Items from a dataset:
• • • •

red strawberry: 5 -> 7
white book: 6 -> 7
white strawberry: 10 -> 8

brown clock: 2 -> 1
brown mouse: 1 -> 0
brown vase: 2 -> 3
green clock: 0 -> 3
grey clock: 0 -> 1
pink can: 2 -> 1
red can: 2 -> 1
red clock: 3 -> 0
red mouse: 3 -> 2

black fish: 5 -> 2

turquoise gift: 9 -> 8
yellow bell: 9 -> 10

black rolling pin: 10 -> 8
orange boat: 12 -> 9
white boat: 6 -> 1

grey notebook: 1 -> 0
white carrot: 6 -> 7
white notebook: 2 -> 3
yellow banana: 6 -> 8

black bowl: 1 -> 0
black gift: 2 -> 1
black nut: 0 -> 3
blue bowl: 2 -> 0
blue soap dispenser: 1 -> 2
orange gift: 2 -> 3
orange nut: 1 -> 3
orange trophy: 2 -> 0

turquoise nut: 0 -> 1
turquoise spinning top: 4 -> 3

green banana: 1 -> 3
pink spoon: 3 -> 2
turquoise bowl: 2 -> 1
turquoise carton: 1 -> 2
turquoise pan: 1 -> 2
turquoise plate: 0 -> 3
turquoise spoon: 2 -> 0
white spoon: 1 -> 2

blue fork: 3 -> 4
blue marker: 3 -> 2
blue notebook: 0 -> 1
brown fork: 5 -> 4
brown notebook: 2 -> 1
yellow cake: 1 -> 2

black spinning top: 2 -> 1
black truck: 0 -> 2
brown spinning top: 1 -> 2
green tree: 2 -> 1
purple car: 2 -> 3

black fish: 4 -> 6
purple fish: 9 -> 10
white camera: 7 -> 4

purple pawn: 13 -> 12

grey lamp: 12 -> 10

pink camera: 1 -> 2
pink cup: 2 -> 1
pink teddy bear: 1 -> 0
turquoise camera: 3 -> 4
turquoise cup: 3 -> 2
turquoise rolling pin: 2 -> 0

• • • •

● **What you need to do**:
Now write the data shown above out again, word for word.

● **Answer space**:
red strawberry: 5 -> 7
white book: 6 -> 7
white strawberry: 10 -> 8

brown clock: 2 -> 1
brown mouse: 1 -> 0
brown vase: 2 -> 3
green clock: 0 -> 3
grey clock: 0 -> 1
pink can: 2 -> 1
red can: 2 -> 1
red clock: 3 -> 0
red mouse: 3 -> 2

black fish: 5 -> 2

turquoise gift: 9 -> 8
yellow bell: 9 -> 10

black rolling pin: 10 -> 8
orange boat: 12 -> 9
white boat: 6 -> 1

grey notebook: 1 -> 0
white carrot: 6 -> 7
white notebook: 2 -> 3
yellow banana: 6 -> 8

black bowl: 1 -> 0
black gift: 2 -> 1
black nut: 0 -> 3
blue bowl: 2 -> 0
blue soap dispenser: 1 -> 2
orange gift: 2 -> 3
orange nut: 1 -> 3
orange trophy: 2 -> 0

turquoise nut: 0 -> 1
turquoise spinning top: 4 -> 3

green banana: 1 -> 3
pink spoon: 3 -> 2
turquoise bowl: 2 -> 1
turquoise carton: 1 -> 2
turquoise pan: 1 -> 2
turquoise plate: 0 -> 3
turquoise spoon: 2 -> 0
white spoon: 1 -> 2

blue fork: 3 -> 4
blue marker: 3 -> 2
blue notebook: 0 -> 1
brown fork: 5 -> 4
brown notebook: 2 -> 1
yellow cake: 1 -> 2

black spinning top: 2 -> 1
black truck: 0 -> 2
brown spinning top: 1 -> 2
green tree: 2 -> 1
purple car: 2 -> 3

black fish: 4 -> 6
purple fish: 9 -> 10
white camera: 7 -> 4

purple pawn: 13 -> 12

grey lamp: 12 -> 10

pink camera: 1 -> 2
pink cup: 2 -> 1
pink teddy bear: 1 -> 0
turquoise camera: 3 -> 4
turquoise cup: 3 -> 2
turquoise rolling pin: 2 -> 0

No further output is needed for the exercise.